Input for this task section start

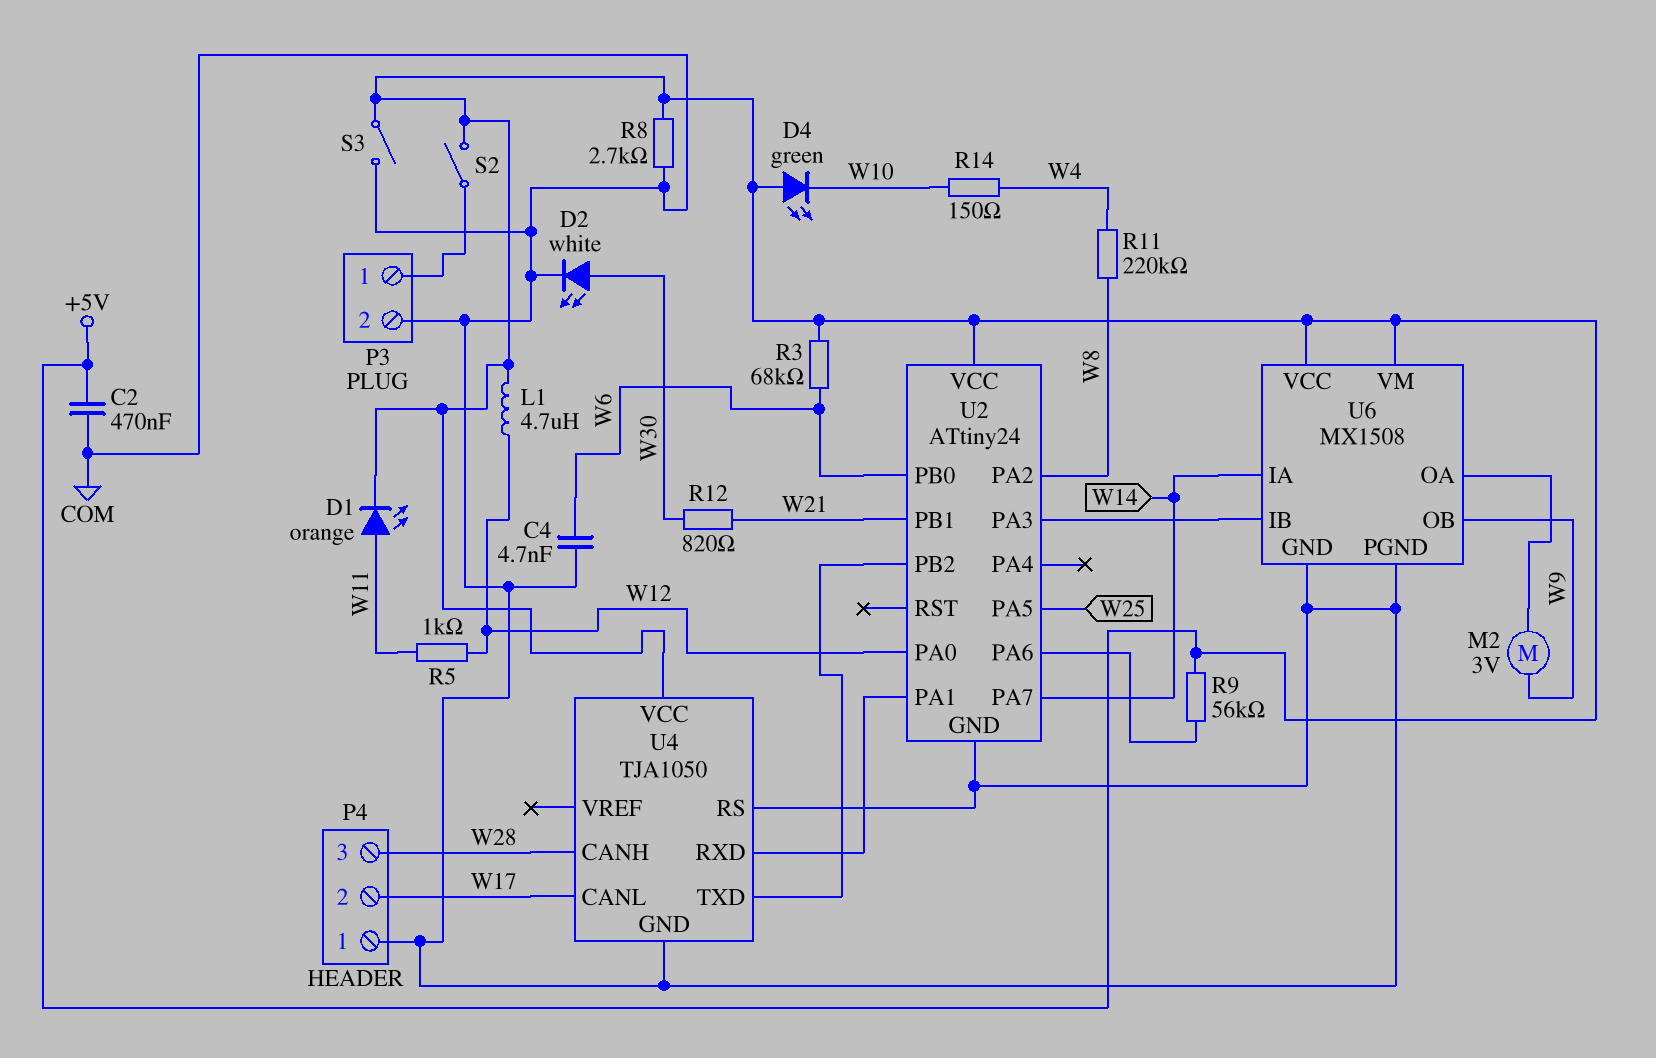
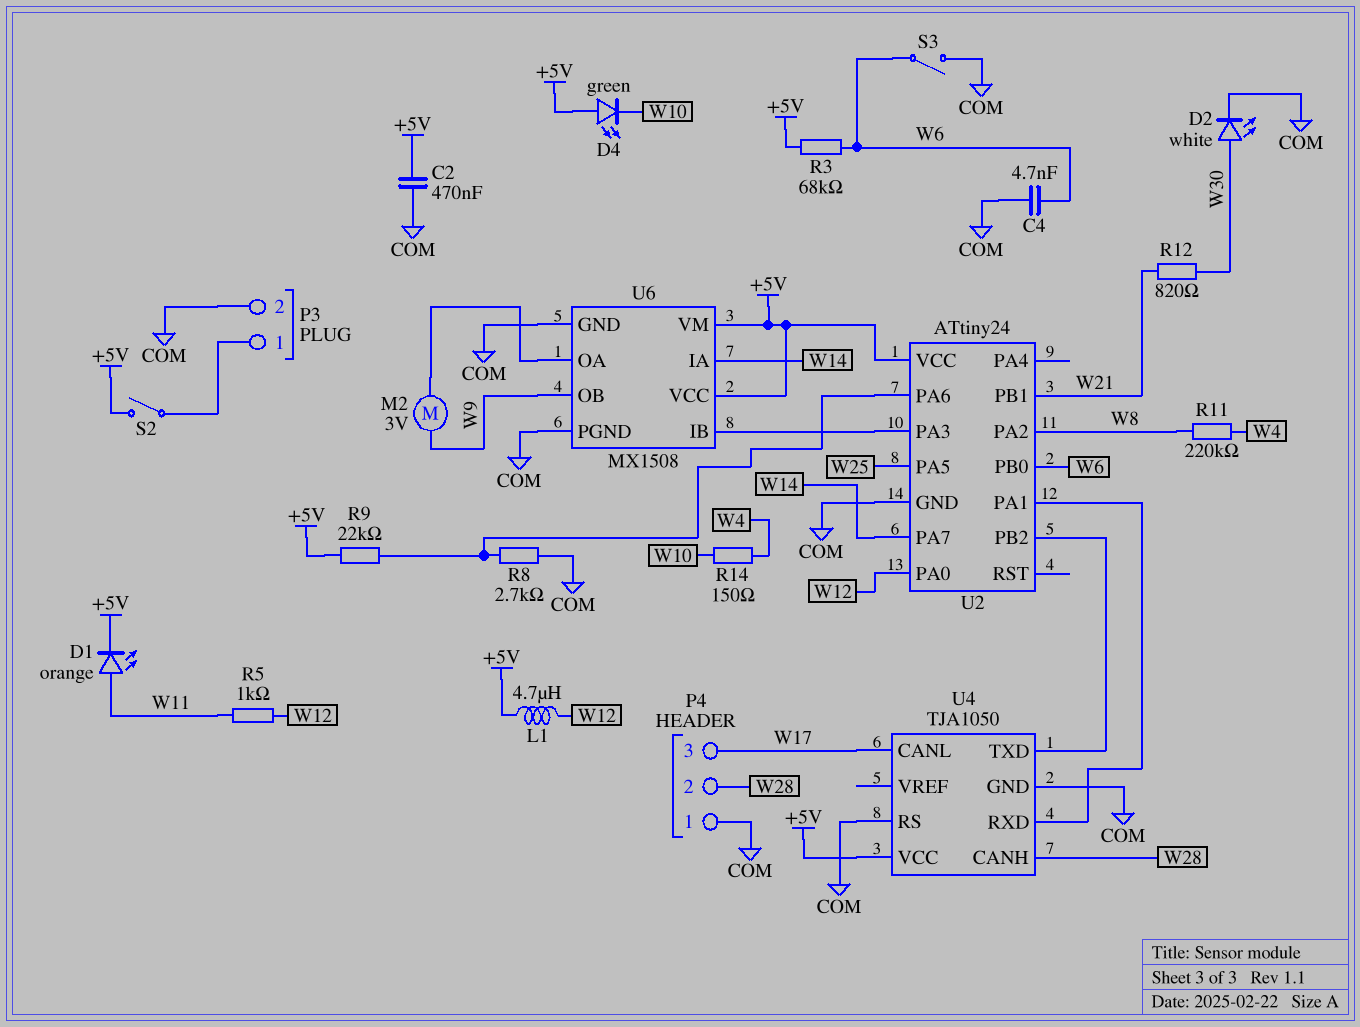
P4 pin 2: W17 -> W28
P4 pin 3: W28 -> W17
R8: 2.7k (+5V, COM) -> 2.7k (COM, U2/PA6)
R9: 56k (+5V, U2/PA6) -> 22k (+5V, U2/PA6)
S3: switch (+5V, COM) -> switch (COM, W6)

Input for this task section end

▶ **What needs to be done**: Transcribe all of the data above exactly; no picture belongs in the copy.

▶ **Written response**:
P4 pin 2: W17 -> W28
P4 pin 3: W28 -> W17
R8: 2.7k (+5V, COM) -> 2.7k (COM, U2/PA6)
R9: 56k (+5V, U2/PA6) -> 22k (+5V, U2/PA6)
S3: switch (+5V, COM) -> switch (COM, W6)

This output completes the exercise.